* [Your instructions] Please write out exactly the lines of the data below from the line holding "L1: 68uH (N6, N10) -> none" through the line holding "S1: button (GND, N6) -> switch (GND, N6)", and leave out the rest.

* [Information shown]
[Start of section]

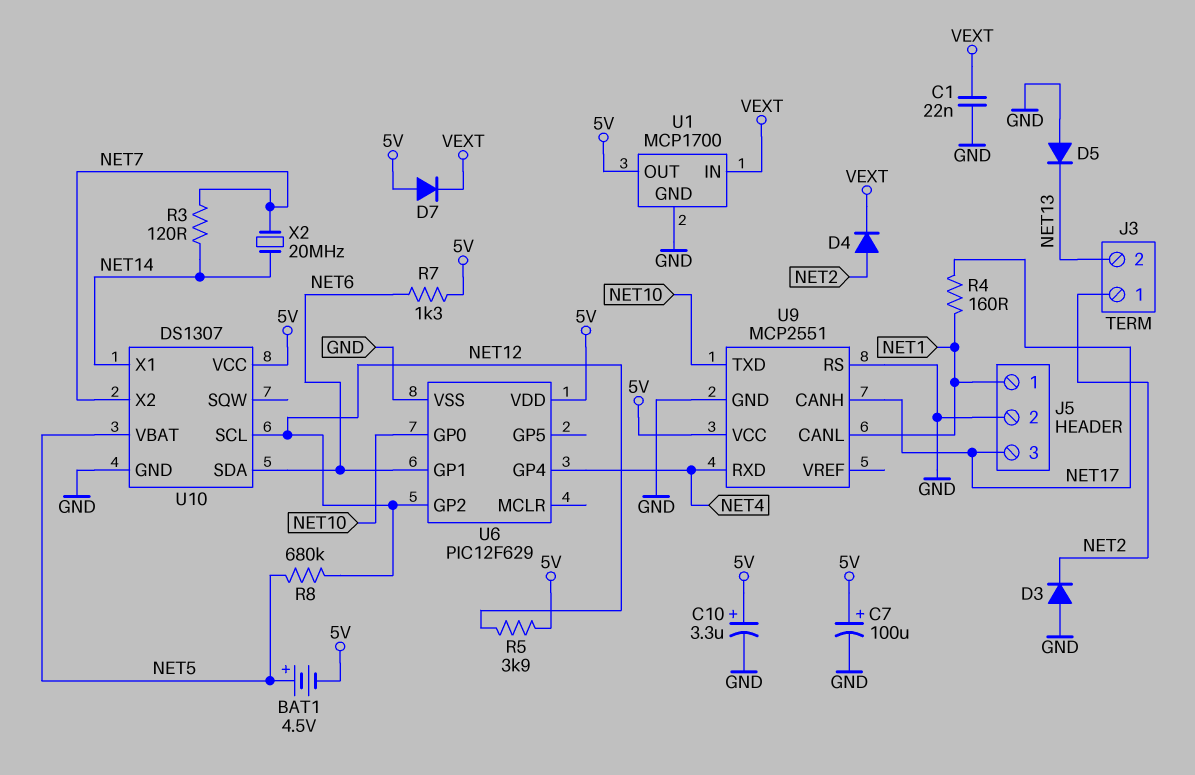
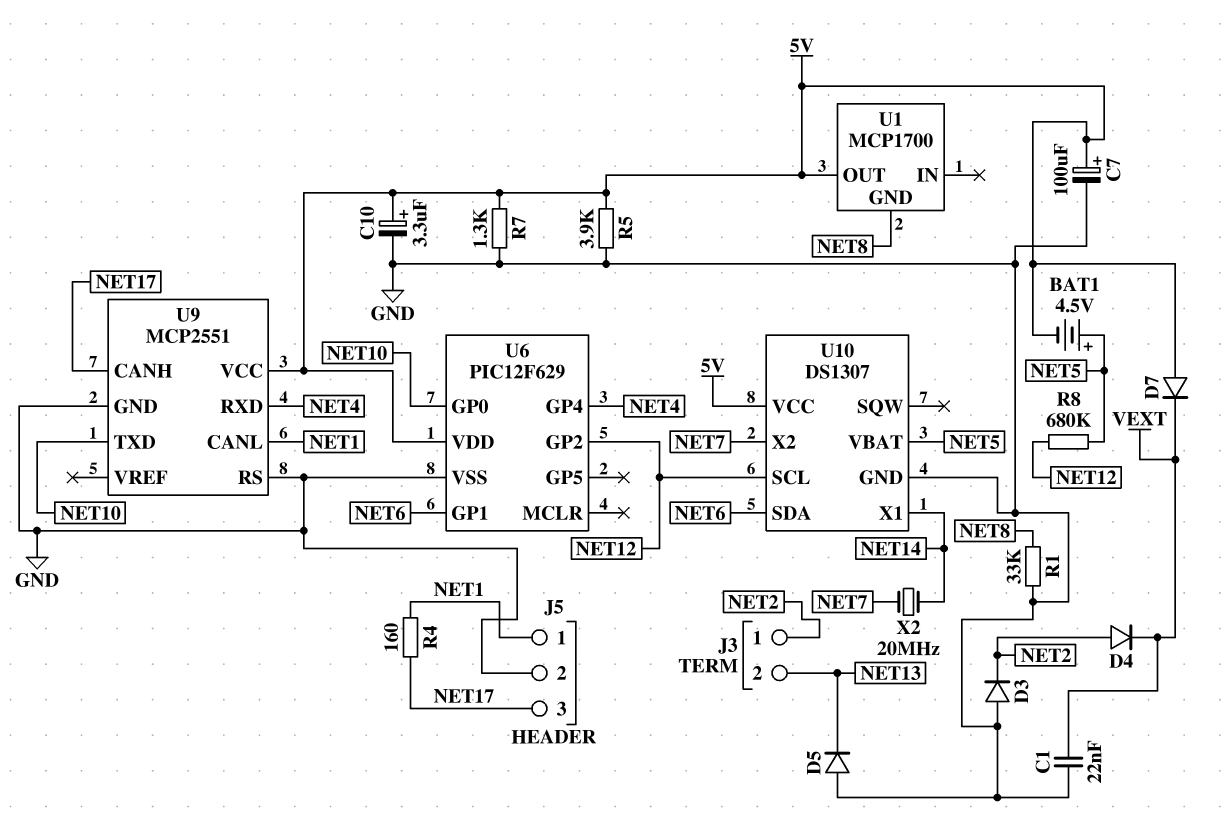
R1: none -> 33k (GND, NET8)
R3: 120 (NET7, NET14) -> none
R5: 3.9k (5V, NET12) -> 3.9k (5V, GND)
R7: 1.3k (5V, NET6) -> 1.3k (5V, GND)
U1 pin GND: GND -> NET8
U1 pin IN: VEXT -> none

[End of section]
[Start of section]

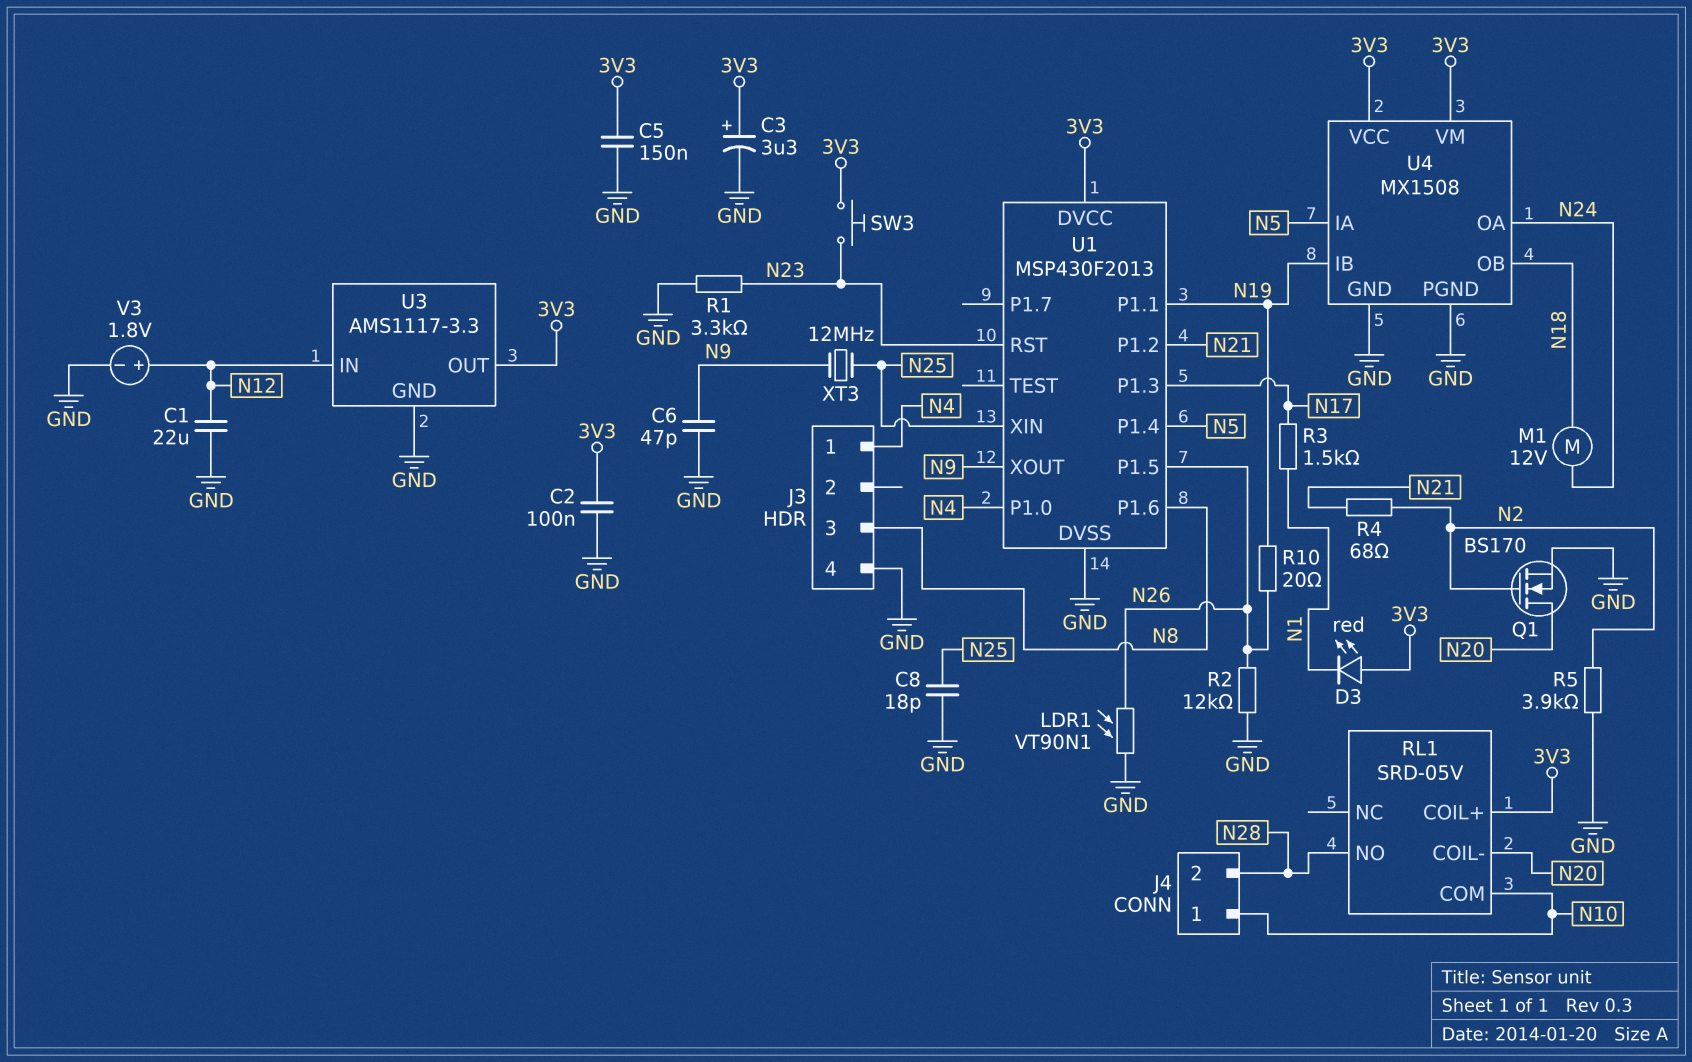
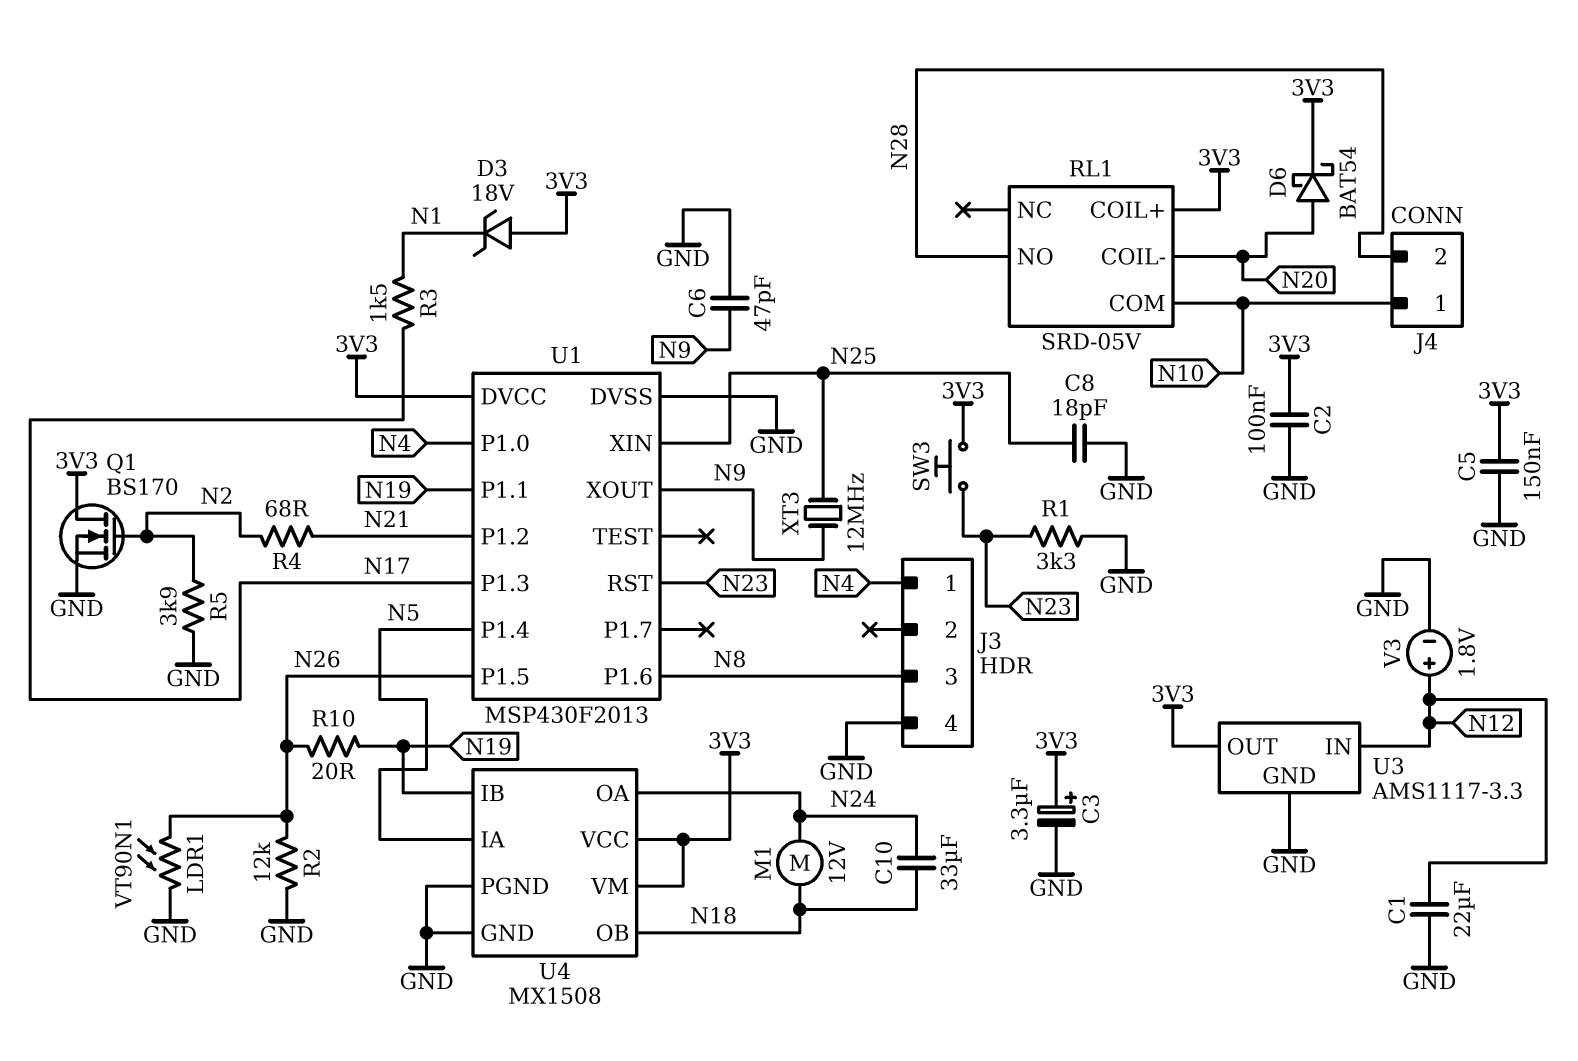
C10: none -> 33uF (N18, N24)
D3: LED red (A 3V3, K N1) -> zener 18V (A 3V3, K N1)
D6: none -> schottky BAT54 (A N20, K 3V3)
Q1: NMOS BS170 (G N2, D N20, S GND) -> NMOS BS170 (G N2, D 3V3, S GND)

[End of section]
[Start of section]

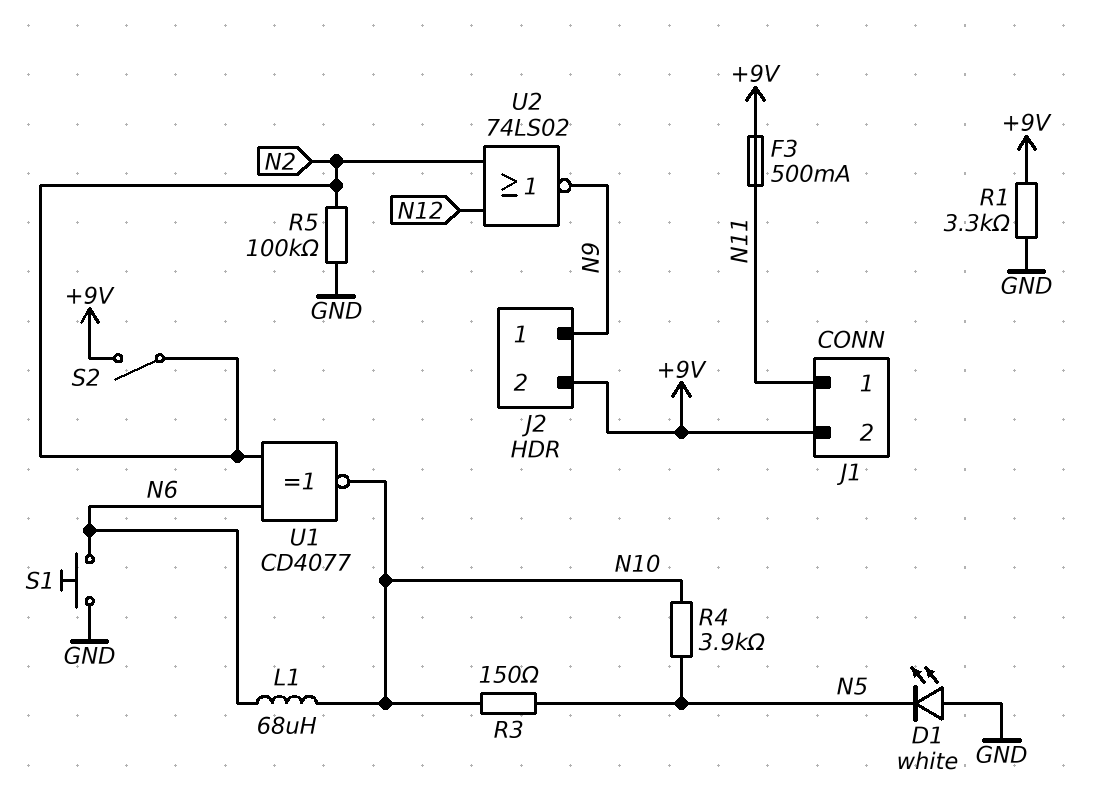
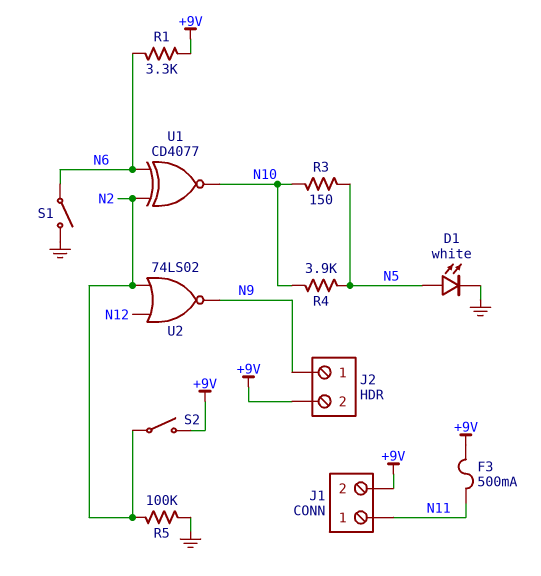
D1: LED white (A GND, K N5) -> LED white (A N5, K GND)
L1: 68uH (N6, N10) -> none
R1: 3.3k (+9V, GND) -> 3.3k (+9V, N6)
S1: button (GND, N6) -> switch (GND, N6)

[End of section]

* [Written solution]
L1: 68uH (N6, N10) -> none
R1: 3.3k (+9V, GND) -> 3.3k (+9V, N6)
S1: button (GND, N6) -> switch (GND, N6)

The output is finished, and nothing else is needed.